*** The data Section Begins ***

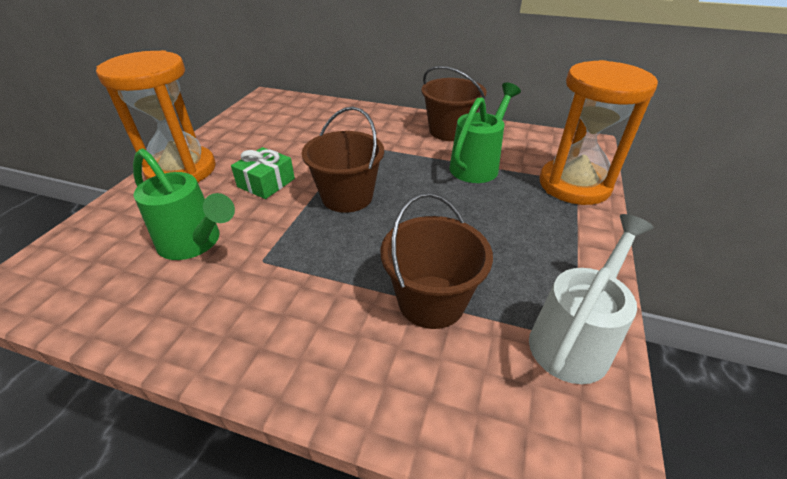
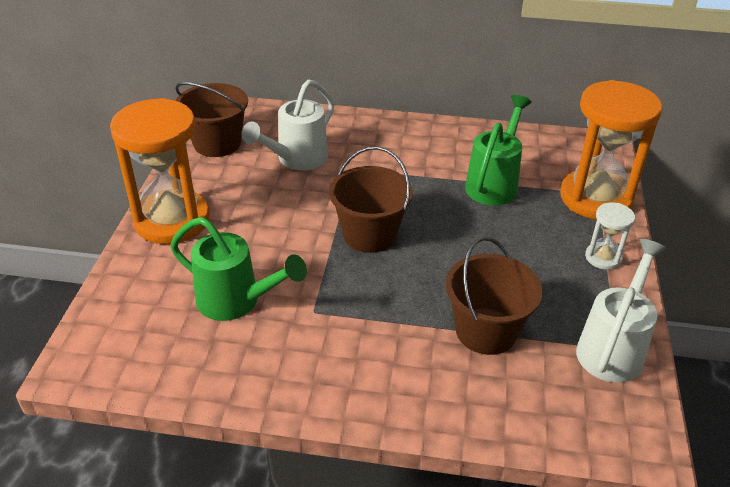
camera: 10 degrees left, 0 degrees up
(266, 183) = (276, 227): green gift -> none
(311, 134) = (297, 159): none -> white watering can
(449, 131) = (453, 141): brown bucket -> brown bucket (217, 143)
(574, 239) = (603, 257): none -> white hourglass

*** The data Section Ends ***

Your reply should be the entries copied exactly, with all images omitted.

Output of the task:
camera: 10 degrees left, 0 degrees up
(266, 183) = (276, 227): green gift -> none
(311, 134) = (297, 159): none -> white watering can
(449, 131) = (453, 141): brown bucket -> brown bucket (217, 143)
(574, 239) = (603, 257): none -> white hourglass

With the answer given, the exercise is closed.